[Data — start]

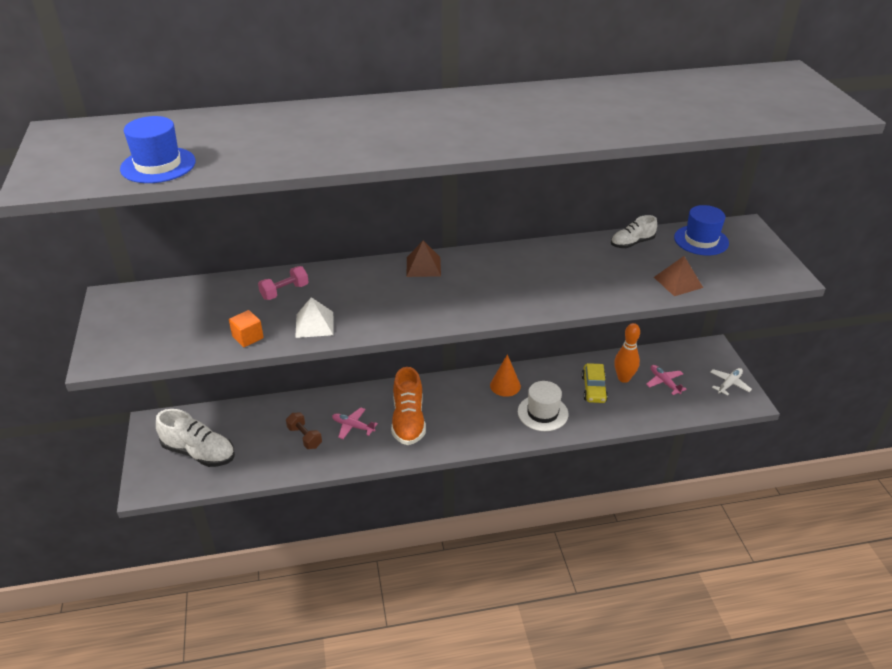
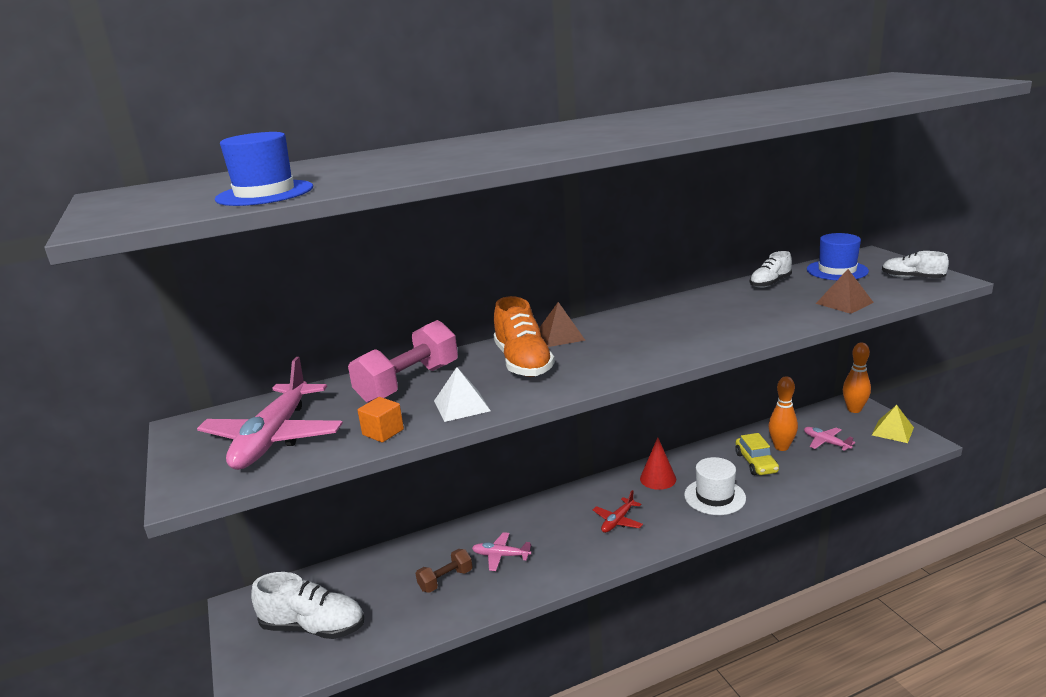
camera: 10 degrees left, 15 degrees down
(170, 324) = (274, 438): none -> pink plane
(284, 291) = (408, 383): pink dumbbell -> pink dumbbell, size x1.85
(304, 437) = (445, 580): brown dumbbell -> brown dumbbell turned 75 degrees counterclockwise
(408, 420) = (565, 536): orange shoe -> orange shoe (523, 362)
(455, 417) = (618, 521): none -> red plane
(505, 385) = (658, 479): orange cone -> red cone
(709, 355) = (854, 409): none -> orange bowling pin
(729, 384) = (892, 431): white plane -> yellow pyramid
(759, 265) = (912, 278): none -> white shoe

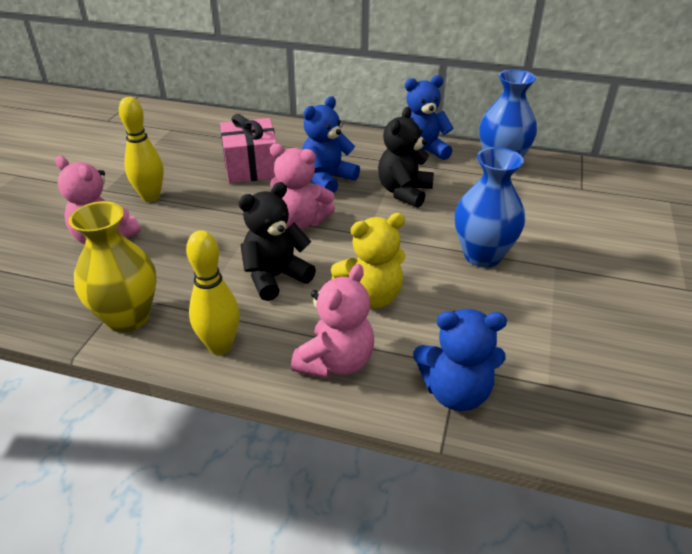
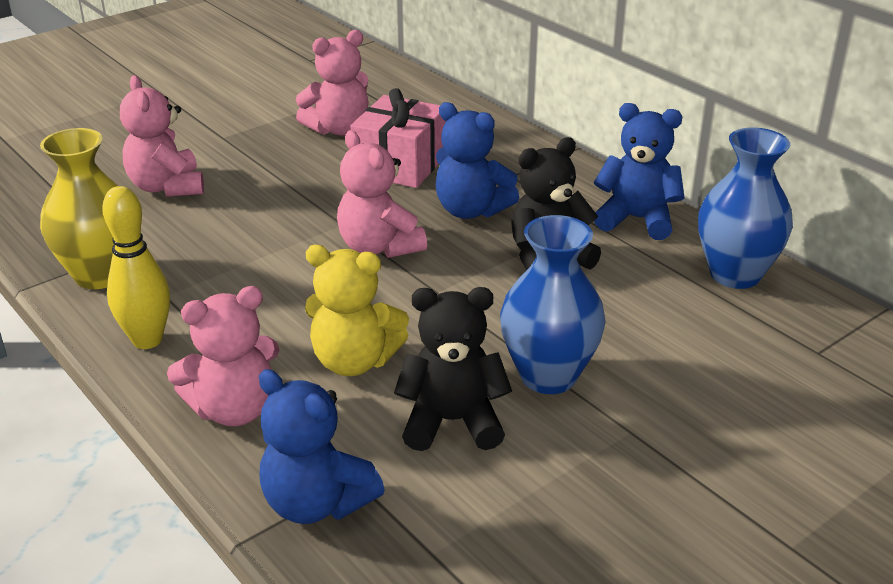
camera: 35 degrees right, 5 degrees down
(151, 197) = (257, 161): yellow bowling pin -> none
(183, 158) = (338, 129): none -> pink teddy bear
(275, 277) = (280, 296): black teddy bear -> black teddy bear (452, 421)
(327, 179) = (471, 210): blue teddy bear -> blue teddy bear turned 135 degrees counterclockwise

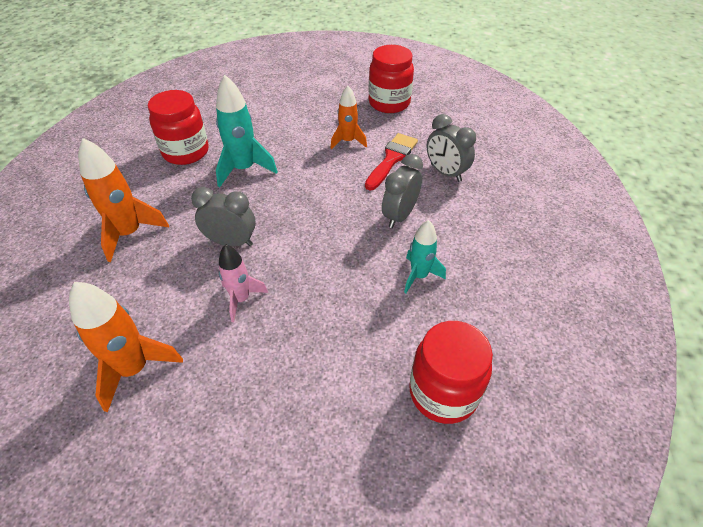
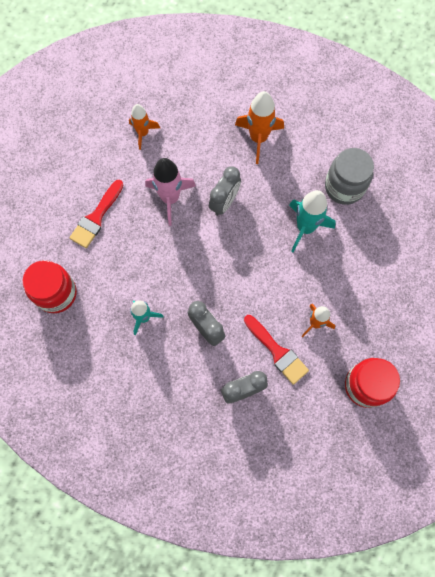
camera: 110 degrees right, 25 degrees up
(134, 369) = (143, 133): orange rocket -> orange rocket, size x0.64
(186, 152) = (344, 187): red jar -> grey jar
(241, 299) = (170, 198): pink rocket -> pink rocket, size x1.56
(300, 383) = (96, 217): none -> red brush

[Data — finish]

Your assignment
The reply must contain every entry above, exactly as written, and none of the pictures.

Result
camera: 10 degrees left, 15 degrees down
(170, 324) = (274, 438): none -> pink plane
(284, 291) = (408, 383): pink dumbbell -> pink dumbbell, size x1.85
(304, 437) = (445, 580): brown dumbbell -> brown dumbbell turned 75 degrees counterclockwise
(408, 420) = (565, 536): orange shoe -> orange shoe (523, 362)
(455, 417) = (618, 521): none -> red plane
(505, 385) = (658, 479): orange cone -> red cone
(709, 355) = (854, 409): none -> orange bowling pin
(729, 384) = (892, 431): white plane -> yellow pyramid
(759, 265) = (912, 278): none -> white shoe

camera: 35 degrees right, 5 degrees down
(151, 197) = (257, 161): yellow bowling pin -> none
(183, 158) = (338, 129): none -> pink teddy bear
(275, 277) = (280, 296): black teddy bear -> black teddy bear (452, 421)
(327, 179) = (471, 210): blue teddy bear -> blue teddy bear turned 135 degrees counterclockwise

camera: 110 degrees right, 25 degrees up
(134, 369) = (143, 133): orange rocket -> orange rocket, size x0.64
(186, 152) = (344, 187): red jar -> grey jar
(241, 299) = (170, 198): pink rocket -> pink rocket, size x1.56
(300, 383) = (96, 217): none -> red brush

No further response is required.